*Task directions*
All lines from the one that mentions "CN1 pin 1: N001 -> N009" through the last of the entries below must be copied exactly, with both ends kept.

*Supplied entries*

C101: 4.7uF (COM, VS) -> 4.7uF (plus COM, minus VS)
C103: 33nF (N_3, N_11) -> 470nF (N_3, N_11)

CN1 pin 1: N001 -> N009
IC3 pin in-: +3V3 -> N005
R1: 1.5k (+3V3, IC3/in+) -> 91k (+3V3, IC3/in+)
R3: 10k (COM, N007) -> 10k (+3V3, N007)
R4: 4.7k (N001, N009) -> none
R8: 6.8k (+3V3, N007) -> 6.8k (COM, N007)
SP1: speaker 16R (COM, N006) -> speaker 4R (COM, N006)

*Exercise response*
CN1 pin 1: N001 -> N009
IC3 pin in-: +3V3 -> N005
R1: 1.5k (+3V3, IC3/in+) -> 91k (+3V3, IC3/in+)
R3: 10k (COM, N007) -> 10k (+3V3, N007)
R4: 4.7k (N001, N009) -> none
R8: 6.8k (+3V3, N007) -> 6.8k (COM, N007)
SP1: speaker 16R (COM, N006) -> speaker 4R (COM, N006)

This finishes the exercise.